• Try it:
Could you return all of the entries below exactly, minus the pictures?

• Object tracking records:
* * * * * * * * *
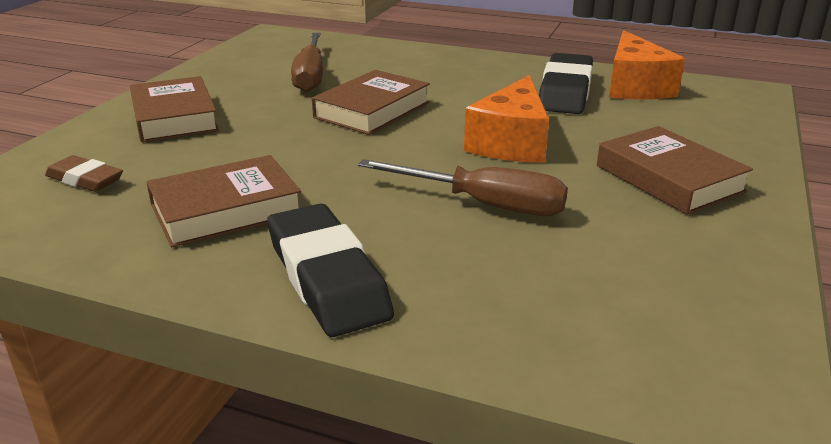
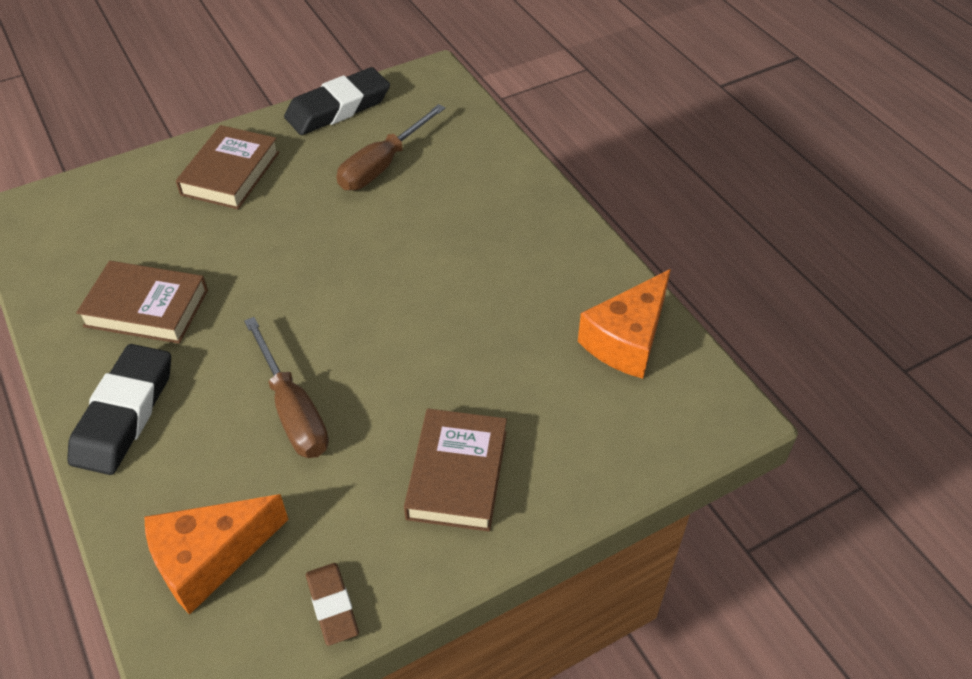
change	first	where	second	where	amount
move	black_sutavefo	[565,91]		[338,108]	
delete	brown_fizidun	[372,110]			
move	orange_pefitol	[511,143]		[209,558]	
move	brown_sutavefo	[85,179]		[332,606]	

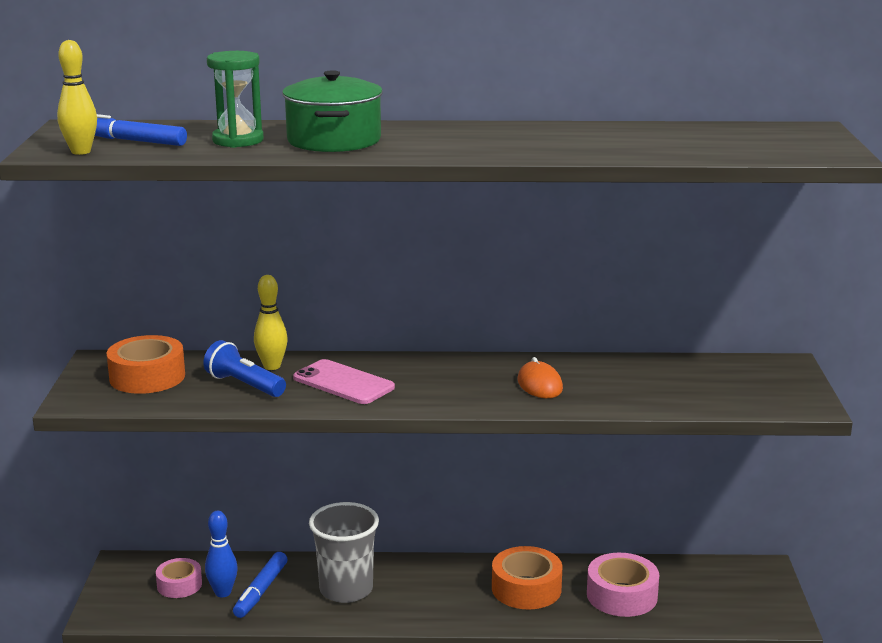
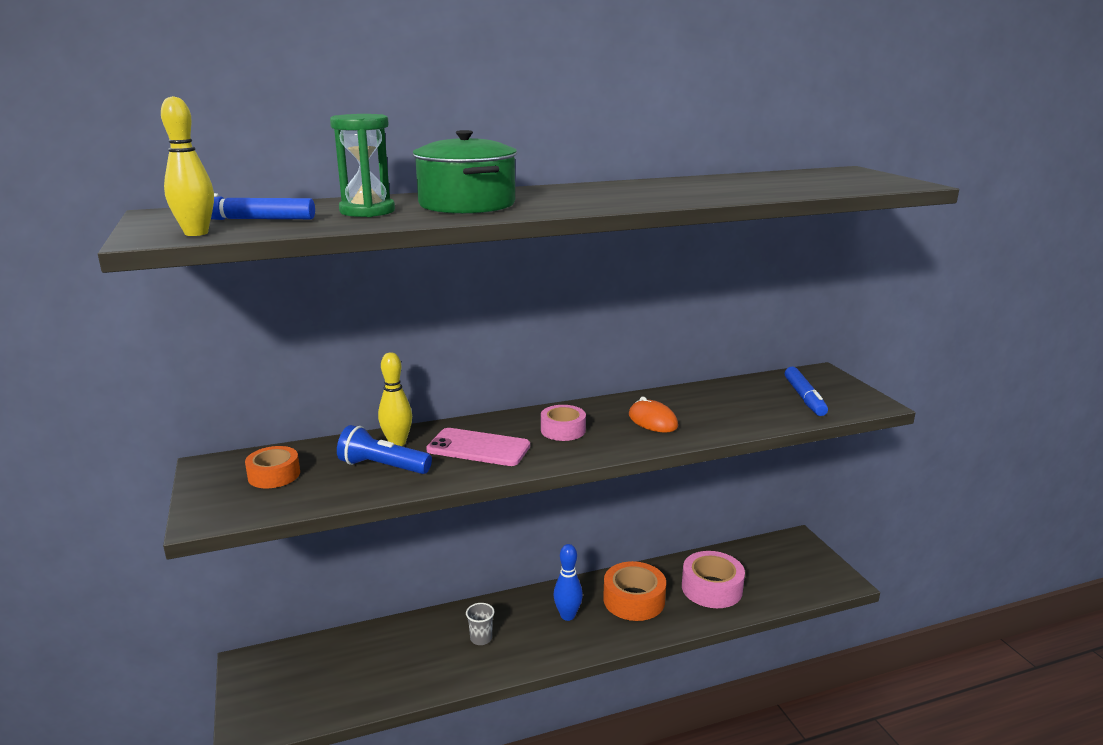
change	first	where	second	where	amount
resize	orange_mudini	[147,377]		[274,475]	x0.64
resize	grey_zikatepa	[346,589]		[481,638]	x0.44
move	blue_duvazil	[223,592]		[567,616]	
move	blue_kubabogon	[261,591]		[804,398]	
move	pink_mudini	[179,585]		[563,430]	

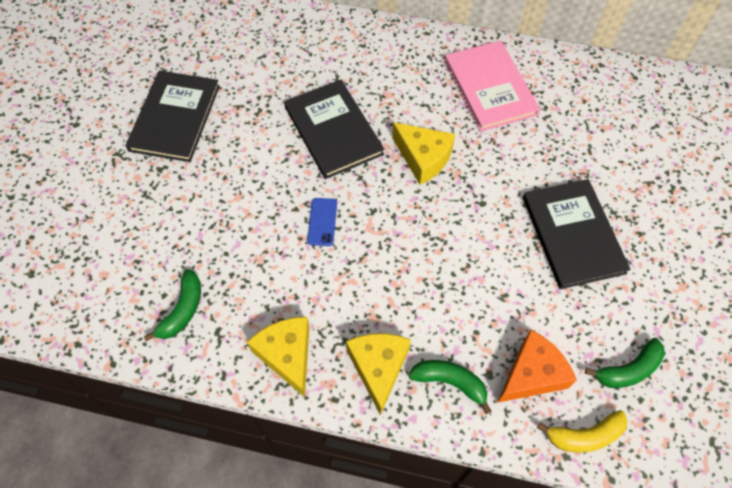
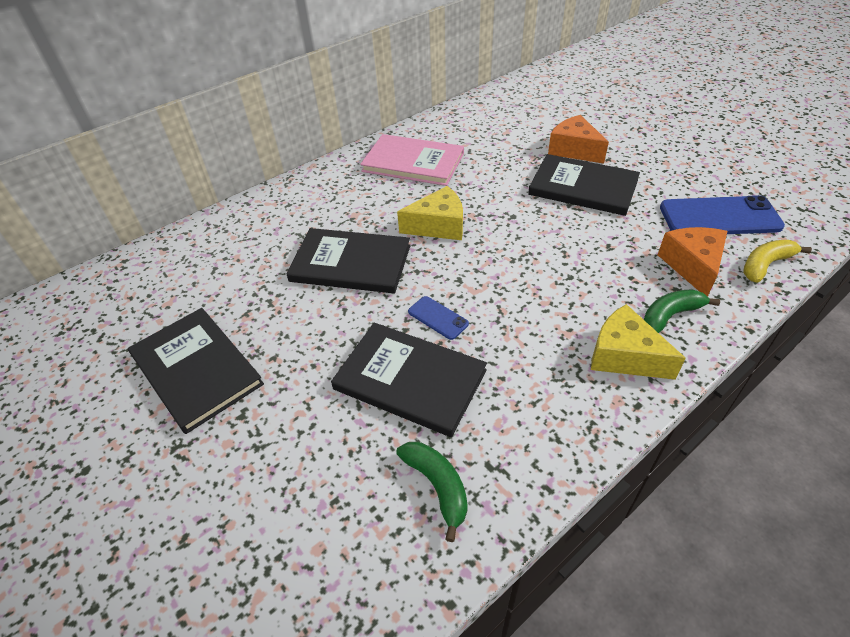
change	first	where	second	where	amount
delete	yellow_pefitol	[287,355]			
replace	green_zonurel	[628,370]	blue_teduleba	[719,217]	
rotate	yellow_zonurel	[585,436]		[765,265]	150 degrees counterclockwise
insert			orange_pefitol	[574,150]	
insert			black_fizidun	[410,380]	

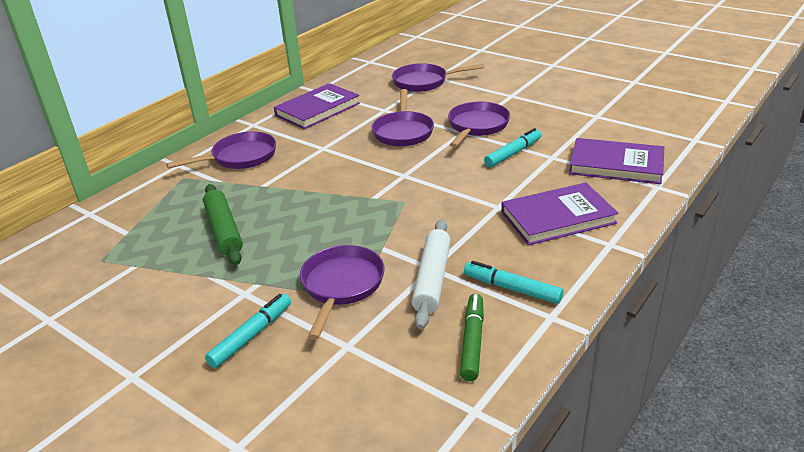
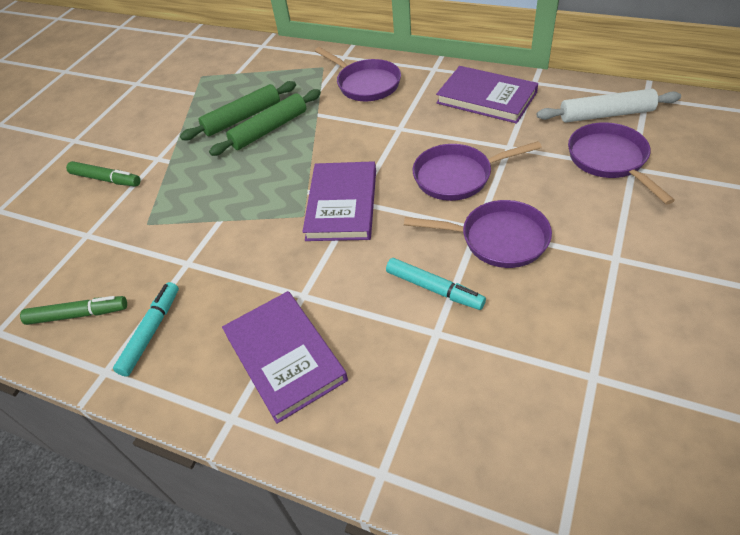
change	first	where	second	where	amount
move	purple_fizidun	[616,165]		[342,204]	
move	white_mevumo	[432,279]		[606,114]	
delete	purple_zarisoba	[341,286]			
recolor	turquoise_kubabogon	[251,336]	green_kubabogon	[106,179]	
insert			green_mevumo	[269,129]	

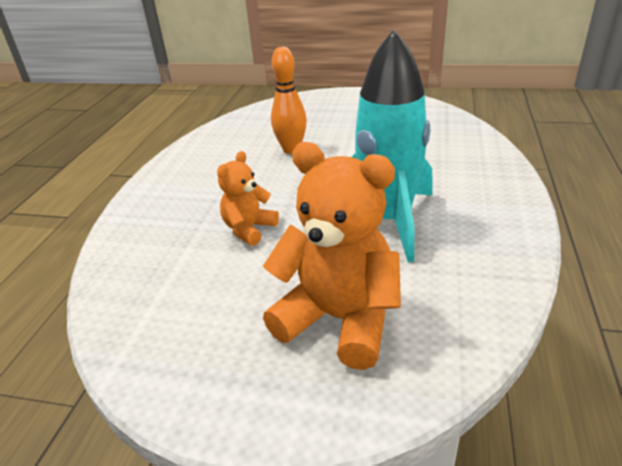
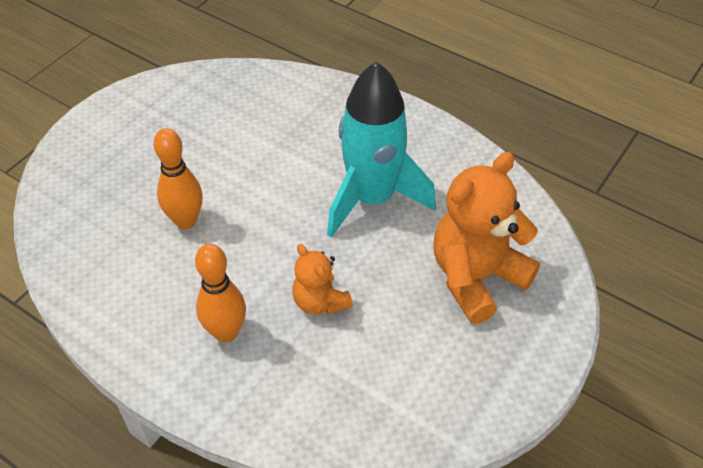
change	first	where	second	where	amount
insert			orange_duvazil	[226,332]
* * * * * * * * *
• Answer to the exercise:
change	first	where	second	where	amount
move	black_sutavefo	[565,91]		[338,108]	
delete	brown_fizidun	[372,110]			
move	orange_pefitol	[511,143]		[209,558]	
move	brown_sutavefo	[85,179]		[332,606]	

change	first	where	second	where	amount
resize	orange_mudini	[147,377]		[274,475]	x0.64
resize	grey_zikatepa	[346,589]		[481,638]	x0.44
move	blue_duvazil	[223,592]		[567,616]	
move	blue_kubabogon	[261,591]		[804,398]	
move	pink_mudini	[179,585]		[563,430]	

change	first	where	second	where	amount
delete	yellow_pefitol	[287,355]			
replace	green_zonurel	[628,370]	blue_teduleba	[719,217]	
rotate	yellow_zonurel	[585,436]		[765,265]	150 degrees counterclockwise
insert			orange_pefitol	[574,150]	
insert			black_fizidun	[410,380]	

change	first	where	second	where	amount
move	purple_fizidun	[616,165]		[342,204]	
move	white_mevumo	[432,279]		[606,114]	
delete	purple_zarisoba	[341,286]			
recolor	turquoise_kubabogon	[251,336]	green_kubabogon	[106,179]	
insert			green_mevumo	[269,129]	

change	first	where	second	where	amount
insert			orange_duvazil	[226,332]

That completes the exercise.